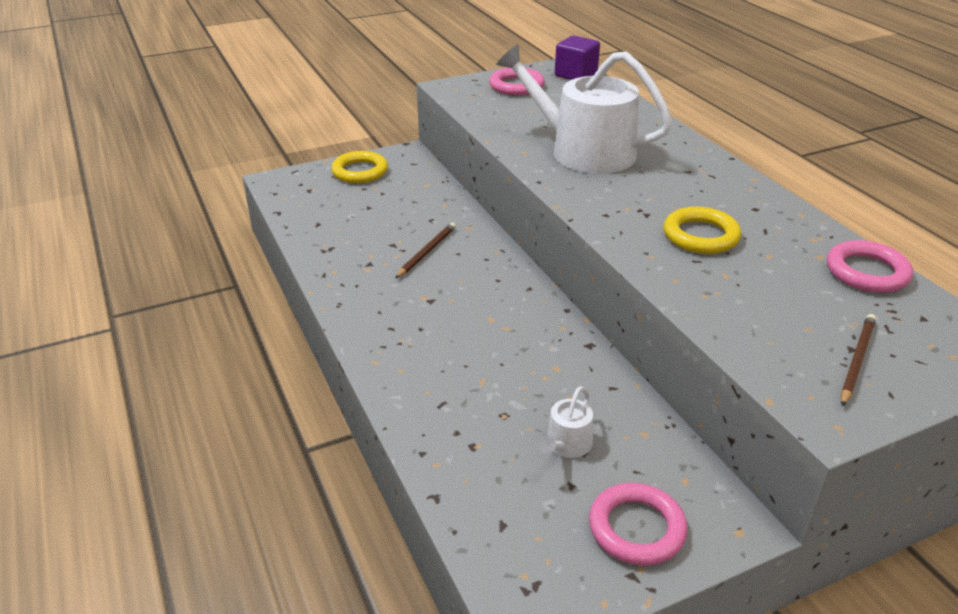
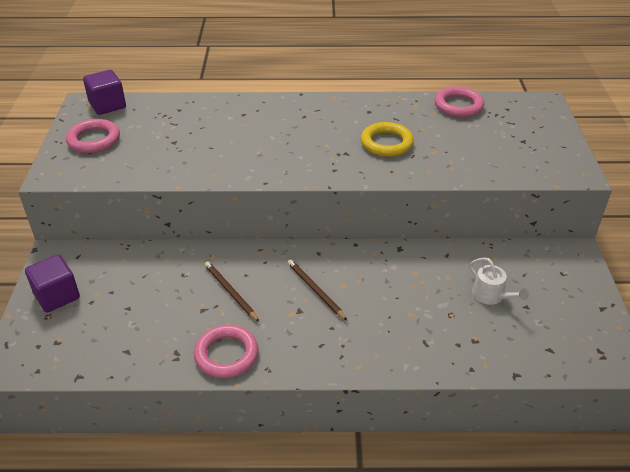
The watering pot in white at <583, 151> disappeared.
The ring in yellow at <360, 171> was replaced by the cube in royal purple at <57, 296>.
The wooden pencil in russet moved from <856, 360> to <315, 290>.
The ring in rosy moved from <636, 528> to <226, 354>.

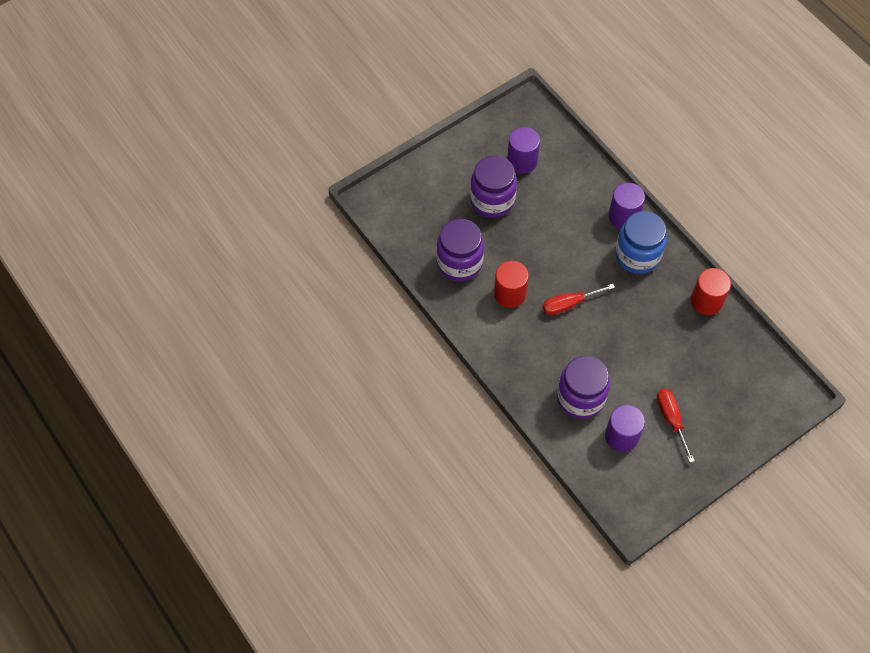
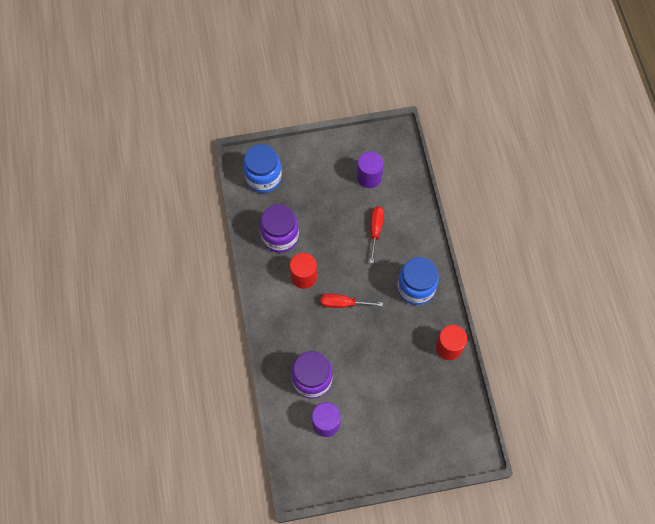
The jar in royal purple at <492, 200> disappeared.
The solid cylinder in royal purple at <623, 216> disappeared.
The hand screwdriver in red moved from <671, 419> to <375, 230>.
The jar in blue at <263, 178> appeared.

■ **What you have to do**
Print the records verbatim, without pictures.

■ **Expected answer**
The watering pot in white at <583, 151> disappeared.
The ring in yellow at <360, 171> was replaced by the cube in royal purple at <57, 296>.
The wooden pencil in russet moved from <856, 360> to <315, 290>.
The ring in rosy moved from <636, 528> to <226, 354>.

The jar in royal purple at <492, 200> disappeared.
The solid cylinder in royal purple at <623, 216> disappeared.
The hand screwdriver in red moved from <671, 419> to <375, 230>.
The jar in blue at <263, 178> appeared.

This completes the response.